Records supplied Start Marker

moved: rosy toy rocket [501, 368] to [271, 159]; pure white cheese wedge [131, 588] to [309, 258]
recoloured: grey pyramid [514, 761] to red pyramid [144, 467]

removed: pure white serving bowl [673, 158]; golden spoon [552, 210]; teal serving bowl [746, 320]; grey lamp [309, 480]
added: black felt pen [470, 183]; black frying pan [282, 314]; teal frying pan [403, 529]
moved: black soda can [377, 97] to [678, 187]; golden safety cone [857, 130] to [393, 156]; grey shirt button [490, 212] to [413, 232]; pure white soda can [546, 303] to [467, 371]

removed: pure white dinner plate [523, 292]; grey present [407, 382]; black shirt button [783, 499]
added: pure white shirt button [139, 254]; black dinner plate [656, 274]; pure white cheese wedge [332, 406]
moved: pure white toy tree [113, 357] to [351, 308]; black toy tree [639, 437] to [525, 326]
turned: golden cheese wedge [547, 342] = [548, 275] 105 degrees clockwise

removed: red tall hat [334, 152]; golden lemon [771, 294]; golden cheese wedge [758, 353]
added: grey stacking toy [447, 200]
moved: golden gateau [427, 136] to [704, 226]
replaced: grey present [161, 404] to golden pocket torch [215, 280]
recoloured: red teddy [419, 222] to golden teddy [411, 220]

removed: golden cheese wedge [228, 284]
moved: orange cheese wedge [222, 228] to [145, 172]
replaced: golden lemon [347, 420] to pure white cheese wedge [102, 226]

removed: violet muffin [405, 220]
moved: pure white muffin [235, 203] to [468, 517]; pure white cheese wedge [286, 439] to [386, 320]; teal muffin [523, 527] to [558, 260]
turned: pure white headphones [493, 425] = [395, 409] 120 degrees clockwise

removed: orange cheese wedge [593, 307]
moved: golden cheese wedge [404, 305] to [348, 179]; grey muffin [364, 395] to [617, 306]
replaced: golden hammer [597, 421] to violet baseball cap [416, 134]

Records supplied End Marker

> [What to work on] Filter on the word "muffin": copy each matching line from the entries above.

> [Output below]
removed: violet muffin [405, 220]
moved: pure white muffin [235, 203] to [468, 517]; pure white cheese wedge [286, 439] to [386, 320]; teal muffin [523, 527] to [558, 260]
moved: golden cheese wedge [404, 305] to [348, 179]; grey muffin [364, 395] to [617, 306]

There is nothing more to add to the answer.